* Start Dataset entries *

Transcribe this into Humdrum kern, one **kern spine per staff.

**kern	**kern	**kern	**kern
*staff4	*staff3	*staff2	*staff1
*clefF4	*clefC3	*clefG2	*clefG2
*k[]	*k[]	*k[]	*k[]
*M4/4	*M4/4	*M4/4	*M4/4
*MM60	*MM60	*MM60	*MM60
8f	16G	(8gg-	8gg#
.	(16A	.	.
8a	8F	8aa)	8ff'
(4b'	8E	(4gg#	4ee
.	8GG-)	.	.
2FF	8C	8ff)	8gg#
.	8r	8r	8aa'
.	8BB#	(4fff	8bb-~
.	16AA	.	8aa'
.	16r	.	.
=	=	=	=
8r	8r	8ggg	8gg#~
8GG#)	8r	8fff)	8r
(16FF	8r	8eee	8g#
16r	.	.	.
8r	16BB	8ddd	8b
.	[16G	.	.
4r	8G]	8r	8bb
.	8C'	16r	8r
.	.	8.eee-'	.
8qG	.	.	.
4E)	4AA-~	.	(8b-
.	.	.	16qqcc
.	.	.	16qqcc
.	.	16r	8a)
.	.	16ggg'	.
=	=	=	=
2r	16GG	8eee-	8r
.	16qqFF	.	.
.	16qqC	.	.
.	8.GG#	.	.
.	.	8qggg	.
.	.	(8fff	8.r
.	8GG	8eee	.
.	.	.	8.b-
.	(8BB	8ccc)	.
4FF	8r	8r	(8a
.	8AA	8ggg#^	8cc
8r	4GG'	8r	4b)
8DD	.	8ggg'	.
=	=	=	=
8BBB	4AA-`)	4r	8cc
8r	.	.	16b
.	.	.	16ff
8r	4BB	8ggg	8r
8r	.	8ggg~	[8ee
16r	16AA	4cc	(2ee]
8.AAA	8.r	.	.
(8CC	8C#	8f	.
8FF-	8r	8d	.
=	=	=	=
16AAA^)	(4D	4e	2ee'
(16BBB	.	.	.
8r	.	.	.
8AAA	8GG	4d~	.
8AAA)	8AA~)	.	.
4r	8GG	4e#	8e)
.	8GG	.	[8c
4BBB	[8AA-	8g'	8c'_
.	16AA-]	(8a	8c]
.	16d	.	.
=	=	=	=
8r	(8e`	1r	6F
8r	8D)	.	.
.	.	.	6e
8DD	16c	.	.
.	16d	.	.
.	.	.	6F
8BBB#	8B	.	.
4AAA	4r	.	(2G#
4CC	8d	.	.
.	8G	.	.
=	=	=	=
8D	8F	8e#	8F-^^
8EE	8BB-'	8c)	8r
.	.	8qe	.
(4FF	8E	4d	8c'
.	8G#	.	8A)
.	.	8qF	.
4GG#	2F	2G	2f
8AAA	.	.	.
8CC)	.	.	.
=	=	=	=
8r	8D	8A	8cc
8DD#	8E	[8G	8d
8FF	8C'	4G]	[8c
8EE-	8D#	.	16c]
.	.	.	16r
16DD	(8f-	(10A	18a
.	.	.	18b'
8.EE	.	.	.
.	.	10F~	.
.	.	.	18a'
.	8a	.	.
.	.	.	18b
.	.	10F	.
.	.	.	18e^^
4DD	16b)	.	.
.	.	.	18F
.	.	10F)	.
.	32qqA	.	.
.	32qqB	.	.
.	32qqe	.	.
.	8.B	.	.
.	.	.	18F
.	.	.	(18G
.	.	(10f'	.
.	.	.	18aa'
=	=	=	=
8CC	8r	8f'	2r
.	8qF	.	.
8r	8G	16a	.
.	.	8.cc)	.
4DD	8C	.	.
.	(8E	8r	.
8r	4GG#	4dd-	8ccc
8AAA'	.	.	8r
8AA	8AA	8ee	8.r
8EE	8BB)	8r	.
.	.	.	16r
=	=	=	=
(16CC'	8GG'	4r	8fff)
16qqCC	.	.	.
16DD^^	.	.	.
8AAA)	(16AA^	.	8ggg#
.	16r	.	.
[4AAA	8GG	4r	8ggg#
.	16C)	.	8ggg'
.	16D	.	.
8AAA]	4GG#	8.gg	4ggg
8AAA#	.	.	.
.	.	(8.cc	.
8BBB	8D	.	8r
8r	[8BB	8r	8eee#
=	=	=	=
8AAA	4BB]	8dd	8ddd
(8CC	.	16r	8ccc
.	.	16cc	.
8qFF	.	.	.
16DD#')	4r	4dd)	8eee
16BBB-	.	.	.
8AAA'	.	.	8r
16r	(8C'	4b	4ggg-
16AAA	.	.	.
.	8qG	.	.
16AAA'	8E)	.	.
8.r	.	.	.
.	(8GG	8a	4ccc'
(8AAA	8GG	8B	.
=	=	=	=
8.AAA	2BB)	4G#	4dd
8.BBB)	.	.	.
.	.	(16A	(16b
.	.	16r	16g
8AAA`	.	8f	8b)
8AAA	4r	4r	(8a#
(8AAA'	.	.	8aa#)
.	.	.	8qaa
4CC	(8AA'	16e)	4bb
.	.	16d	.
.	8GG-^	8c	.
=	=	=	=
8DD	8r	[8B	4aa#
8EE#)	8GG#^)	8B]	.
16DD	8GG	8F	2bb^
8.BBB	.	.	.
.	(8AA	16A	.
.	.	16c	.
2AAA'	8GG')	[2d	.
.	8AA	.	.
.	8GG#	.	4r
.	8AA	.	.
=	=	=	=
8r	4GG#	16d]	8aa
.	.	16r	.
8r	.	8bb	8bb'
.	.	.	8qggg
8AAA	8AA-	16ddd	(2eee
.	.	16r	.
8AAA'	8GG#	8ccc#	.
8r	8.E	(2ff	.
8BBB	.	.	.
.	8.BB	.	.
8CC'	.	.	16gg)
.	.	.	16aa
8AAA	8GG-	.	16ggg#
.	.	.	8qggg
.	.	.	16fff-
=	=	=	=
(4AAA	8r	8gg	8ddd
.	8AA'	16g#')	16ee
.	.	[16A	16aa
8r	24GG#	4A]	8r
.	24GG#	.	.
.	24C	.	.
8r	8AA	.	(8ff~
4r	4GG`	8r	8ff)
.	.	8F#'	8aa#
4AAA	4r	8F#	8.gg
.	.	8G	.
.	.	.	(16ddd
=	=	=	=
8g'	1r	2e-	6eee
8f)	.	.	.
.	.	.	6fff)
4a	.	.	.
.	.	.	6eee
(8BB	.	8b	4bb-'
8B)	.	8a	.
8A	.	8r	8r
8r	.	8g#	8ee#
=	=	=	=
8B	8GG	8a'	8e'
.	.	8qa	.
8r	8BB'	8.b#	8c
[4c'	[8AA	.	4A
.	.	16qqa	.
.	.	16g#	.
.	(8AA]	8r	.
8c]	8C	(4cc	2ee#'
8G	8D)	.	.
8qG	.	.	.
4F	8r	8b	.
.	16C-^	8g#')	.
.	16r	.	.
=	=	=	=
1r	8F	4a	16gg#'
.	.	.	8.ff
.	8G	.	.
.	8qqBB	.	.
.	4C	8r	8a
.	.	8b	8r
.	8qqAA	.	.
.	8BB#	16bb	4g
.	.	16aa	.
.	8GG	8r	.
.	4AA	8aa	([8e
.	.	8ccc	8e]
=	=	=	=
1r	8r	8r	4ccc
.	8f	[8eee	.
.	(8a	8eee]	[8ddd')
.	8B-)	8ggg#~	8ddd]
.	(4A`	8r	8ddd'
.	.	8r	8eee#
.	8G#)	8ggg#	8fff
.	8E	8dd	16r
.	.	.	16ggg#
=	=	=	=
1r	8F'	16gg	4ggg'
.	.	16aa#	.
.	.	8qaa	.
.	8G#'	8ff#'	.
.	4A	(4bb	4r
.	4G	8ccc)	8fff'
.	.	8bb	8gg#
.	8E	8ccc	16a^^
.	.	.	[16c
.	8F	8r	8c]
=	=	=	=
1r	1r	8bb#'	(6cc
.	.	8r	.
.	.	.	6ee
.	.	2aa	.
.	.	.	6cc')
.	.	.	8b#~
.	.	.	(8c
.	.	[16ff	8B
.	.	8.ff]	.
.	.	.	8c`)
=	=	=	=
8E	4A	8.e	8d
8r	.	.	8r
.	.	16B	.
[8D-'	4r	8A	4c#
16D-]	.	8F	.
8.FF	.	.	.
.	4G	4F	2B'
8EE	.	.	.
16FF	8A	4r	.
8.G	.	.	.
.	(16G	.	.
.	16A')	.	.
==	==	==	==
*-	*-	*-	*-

* End Dataset entries *
* Start Dataset entries *

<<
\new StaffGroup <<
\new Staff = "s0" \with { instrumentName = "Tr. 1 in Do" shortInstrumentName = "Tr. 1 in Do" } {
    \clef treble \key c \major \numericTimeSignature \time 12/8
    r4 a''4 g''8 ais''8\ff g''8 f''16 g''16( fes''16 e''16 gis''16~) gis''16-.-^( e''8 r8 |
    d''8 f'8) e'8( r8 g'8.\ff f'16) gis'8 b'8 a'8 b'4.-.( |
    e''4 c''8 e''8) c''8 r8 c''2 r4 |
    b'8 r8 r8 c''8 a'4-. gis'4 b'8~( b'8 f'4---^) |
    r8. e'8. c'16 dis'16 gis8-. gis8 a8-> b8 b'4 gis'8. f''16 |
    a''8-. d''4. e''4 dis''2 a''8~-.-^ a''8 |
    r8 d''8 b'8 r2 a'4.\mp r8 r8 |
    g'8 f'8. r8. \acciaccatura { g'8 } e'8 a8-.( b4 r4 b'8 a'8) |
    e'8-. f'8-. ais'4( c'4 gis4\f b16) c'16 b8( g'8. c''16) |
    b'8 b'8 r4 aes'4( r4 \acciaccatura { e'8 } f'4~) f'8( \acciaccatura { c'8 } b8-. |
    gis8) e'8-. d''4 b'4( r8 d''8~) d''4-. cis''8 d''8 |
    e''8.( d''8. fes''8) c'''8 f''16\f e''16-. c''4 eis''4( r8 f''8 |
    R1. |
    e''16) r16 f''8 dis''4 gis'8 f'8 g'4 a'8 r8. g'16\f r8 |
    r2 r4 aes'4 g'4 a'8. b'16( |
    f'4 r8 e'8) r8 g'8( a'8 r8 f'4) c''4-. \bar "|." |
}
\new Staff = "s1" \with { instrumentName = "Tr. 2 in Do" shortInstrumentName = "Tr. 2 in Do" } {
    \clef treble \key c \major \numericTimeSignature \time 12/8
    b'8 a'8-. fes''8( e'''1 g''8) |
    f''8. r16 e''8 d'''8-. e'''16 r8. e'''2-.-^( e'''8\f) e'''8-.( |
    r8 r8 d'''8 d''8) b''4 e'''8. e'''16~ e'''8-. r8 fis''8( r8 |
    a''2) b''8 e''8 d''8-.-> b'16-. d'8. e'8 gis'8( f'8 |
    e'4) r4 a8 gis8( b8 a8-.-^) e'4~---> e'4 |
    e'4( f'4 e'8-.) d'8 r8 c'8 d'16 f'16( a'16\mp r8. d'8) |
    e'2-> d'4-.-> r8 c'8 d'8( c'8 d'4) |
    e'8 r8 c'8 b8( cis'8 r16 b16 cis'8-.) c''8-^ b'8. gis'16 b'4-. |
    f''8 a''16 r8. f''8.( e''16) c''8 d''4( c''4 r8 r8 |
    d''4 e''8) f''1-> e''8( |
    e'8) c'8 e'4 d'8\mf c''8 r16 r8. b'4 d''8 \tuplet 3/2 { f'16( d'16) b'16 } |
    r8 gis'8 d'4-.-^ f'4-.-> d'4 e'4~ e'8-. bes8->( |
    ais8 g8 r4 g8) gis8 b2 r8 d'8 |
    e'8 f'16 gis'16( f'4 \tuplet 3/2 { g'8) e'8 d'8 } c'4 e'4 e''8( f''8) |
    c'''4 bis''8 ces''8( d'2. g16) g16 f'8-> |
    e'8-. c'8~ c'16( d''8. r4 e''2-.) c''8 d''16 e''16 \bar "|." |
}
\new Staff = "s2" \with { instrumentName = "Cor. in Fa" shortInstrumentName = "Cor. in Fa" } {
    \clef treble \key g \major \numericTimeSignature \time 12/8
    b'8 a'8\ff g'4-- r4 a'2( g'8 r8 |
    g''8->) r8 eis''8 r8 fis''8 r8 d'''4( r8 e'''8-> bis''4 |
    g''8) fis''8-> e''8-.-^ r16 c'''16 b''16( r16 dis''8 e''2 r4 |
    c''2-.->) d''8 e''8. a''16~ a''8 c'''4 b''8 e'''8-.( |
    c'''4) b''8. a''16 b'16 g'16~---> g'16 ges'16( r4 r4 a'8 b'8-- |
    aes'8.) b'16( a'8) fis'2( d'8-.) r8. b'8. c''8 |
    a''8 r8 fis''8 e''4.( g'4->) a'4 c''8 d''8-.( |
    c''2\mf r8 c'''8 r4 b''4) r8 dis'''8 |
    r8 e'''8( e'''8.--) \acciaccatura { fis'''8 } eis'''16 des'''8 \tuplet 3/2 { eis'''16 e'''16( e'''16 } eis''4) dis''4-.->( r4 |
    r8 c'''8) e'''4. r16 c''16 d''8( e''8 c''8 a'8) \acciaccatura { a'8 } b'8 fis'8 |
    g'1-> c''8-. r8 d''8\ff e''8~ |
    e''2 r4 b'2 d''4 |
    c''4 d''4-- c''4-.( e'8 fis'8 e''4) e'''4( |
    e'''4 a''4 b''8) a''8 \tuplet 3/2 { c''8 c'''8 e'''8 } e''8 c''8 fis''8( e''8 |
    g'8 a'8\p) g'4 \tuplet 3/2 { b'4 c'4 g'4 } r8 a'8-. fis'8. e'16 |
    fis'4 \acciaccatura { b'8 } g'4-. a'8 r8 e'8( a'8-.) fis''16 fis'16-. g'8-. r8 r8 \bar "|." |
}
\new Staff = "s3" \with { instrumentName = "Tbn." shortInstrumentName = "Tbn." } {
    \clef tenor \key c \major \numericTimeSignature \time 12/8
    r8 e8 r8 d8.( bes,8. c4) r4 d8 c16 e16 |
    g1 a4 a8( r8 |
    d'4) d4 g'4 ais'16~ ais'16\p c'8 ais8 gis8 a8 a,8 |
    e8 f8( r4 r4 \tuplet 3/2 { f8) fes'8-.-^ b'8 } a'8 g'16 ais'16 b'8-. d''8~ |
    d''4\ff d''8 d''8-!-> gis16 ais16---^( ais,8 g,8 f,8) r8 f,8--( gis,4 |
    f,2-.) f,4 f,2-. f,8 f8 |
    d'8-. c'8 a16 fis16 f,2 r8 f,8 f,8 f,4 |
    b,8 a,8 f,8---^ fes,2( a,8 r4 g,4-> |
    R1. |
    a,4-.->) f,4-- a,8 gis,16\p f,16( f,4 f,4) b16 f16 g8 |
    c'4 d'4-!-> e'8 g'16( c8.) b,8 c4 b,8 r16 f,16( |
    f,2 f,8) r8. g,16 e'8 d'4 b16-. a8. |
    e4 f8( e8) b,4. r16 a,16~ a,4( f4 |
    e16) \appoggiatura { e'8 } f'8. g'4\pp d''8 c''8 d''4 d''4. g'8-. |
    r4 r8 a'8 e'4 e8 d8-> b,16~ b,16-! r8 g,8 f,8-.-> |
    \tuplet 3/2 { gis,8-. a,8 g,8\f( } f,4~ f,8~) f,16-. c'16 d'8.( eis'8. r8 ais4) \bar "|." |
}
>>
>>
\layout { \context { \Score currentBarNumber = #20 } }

* End Dataset entries *

_Challenge_. Please extract every line of the entries above that contains the string "shortInstrumentName", treating uppercase and lowercase as different.

_Answer to this exercise_.
\new Staff = "s0" \with { instrumentName = "Tr. 1 in Do" shortInstrumentName = "Tr. 1 in Do" } {
\new Staff = "s1" \with { instrumentName = "Tr. 2 in Do" shortInstrumentName = "Tr. 2 in Do" } {
\new Staff = "s2" \with { instrumentName = "Cor. in Fa" shortInstrumentName = "Cor. in Fa" } {
\new Staff = "s3" \with { instrumentName = "Tbn." shortInstrumentName = "Tbn." } {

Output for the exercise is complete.